Aim of the exercise – Would you transcribe the line containing "sub-55 m fragments." and every line after it, through the end of the records below, exactly and with nothing else?

Records to use –
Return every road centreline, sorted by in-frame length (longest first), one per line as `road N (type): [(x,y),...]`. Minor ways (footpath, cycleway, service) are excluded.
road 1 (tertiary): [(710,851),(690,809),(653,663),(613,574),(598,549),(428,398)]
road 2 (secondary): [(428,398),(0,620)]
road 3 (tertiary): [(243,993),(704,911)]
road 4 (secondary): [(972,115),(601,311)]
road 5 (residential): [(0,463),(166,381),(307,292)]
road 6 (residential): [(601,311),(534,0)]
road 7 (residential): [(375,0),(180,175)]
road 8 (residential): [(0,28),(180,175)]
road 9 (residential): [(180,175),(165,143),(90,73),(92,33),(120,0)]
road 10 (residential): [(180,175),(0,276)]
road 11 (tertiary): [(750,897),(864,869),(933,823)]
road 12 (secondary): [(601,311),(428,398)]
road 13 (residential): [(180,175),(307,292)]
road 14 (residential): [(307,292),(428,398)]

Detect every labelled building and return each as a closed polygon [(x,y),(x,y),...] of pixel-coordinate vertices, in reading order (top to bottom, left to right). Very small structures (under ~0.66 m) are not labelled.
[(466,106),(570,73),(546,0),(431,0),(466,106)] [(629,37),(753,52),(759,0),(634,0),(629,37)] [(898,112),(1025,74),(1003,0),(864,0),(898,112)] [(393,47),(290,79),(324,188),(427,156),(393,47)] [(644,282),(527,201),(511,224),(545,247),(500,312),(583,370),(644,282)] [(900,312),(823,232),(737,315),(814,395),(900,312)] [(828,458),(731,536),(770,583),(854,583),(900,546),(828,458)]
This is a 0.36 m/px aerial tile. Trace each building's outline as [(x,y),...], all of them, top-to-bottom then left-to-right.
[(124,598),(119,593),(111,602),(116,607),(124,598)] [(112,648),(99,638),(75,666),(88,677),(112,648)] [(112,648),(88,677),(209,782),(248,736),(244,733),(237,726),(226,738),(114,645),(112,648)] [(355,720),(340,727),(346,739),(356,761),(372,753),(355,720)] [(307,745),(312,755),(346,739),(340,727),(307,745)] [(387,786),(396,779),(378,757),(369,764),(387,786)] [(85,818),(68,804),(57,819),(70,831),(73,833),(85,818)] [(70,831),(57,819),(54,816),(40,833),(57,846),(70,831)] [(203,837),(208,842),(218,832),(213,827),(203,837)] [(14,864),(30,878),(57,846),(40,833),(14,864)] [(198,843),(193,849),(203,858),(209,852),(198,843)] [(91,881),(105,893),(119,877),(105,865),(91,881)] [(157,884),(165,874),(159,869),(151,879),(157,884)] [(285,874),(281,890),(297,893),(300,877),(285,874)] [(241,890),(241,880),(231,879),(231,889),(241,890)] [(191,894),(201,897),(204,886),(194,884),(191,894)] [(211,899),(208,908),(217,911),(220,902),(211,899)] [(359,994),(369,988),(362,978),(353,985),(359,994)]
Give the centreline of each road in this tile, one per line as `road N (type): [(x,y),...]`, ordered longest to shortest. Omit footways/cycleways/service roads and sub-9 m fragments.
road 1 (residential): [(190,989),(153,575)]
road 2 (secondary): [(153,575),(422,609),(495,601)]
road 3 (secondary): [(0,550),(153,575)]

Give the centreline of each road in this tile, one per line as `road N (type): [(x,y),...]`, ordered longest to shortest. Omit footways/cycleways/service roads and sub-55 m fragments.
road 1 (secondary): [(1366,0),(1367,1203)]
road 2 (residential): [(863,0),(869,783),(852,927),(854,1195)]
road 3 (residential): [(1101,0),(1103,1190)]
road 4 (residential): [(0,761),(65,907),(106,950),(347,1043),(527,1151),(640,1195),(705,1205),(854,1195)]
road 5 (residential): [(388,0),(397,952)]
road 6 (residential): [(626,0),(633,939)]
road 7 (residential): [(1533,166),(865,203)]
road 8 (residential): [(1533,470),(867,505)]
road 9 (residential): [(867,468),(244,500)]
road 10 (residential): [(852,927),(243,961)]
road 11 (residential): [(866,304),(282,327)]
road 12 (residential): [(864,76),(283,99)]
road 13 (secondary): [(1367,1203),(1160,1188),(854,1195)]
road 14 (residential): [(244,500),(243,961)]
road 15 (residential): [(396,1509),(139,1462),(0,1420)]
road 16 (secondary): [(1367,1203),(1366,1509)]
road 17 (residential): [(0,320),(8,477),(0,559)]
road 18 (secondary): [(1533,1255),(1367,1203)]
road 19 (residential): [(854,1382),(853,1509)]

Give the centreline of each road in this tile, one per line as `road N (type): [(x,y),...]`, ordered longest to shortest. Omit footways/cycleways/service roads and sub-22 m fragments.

Exercise output –
Give the centreline of each road in this tile, one per line as `road N (type): [(x,y),...]`, ordered longest to shortest. Omit footways/cycleways/service roads and sub-55 m fragments.
road 1 (secondary): [(1366,0),(1367,1203)]
road 2 (residential): [(863,0),(869,783),(852,927),(854,1195)]
road 3 (residential): [(1101,0),(1103,1190)]
road 4 (residential): [(0,761),(65,907),(106,950),(347,1043),(527,1151),(640,1195),(705,1205),(854,1195)]
road 5 (residential): [(388,0),(397,952)]
road 6 (residential): [(626,0),(633,939)]
road 7 (residential): [(1533,166),(865,203)]
road 8 (residential): [(1533,470),(867,505)]
road 9 (residential): [(867,468),(244,500)]
road 10 (residential): [(852,927),(243,961)]
road 11 (residential): [(866,304),(282,327)]
road 12 (residential): [(864,76),(283,99)]
road 13 (secondary): [(1367,1203),(1160,1188),(854,1195)]
road 14 (residential): [(244,500),(243,961)]
road 15 (residential): [(396,1509),(139,1462),(0,1420)]
road 16 (secondary): [(1367,1203),(1366,1509)]
road 17 (residential): [(0,320),(8,477),(0,559)]
road 18 (secondary): [(1533,1255),(1367,1203)]
road 19 (residential): [(854,1382),(853,1509)]

Give the centreline of each road in this tile, one per line as `road N (type): [(x,y),...]`, ordered longest to shortest. Omit footways/cycleways/service roads and sub-22 m fragments.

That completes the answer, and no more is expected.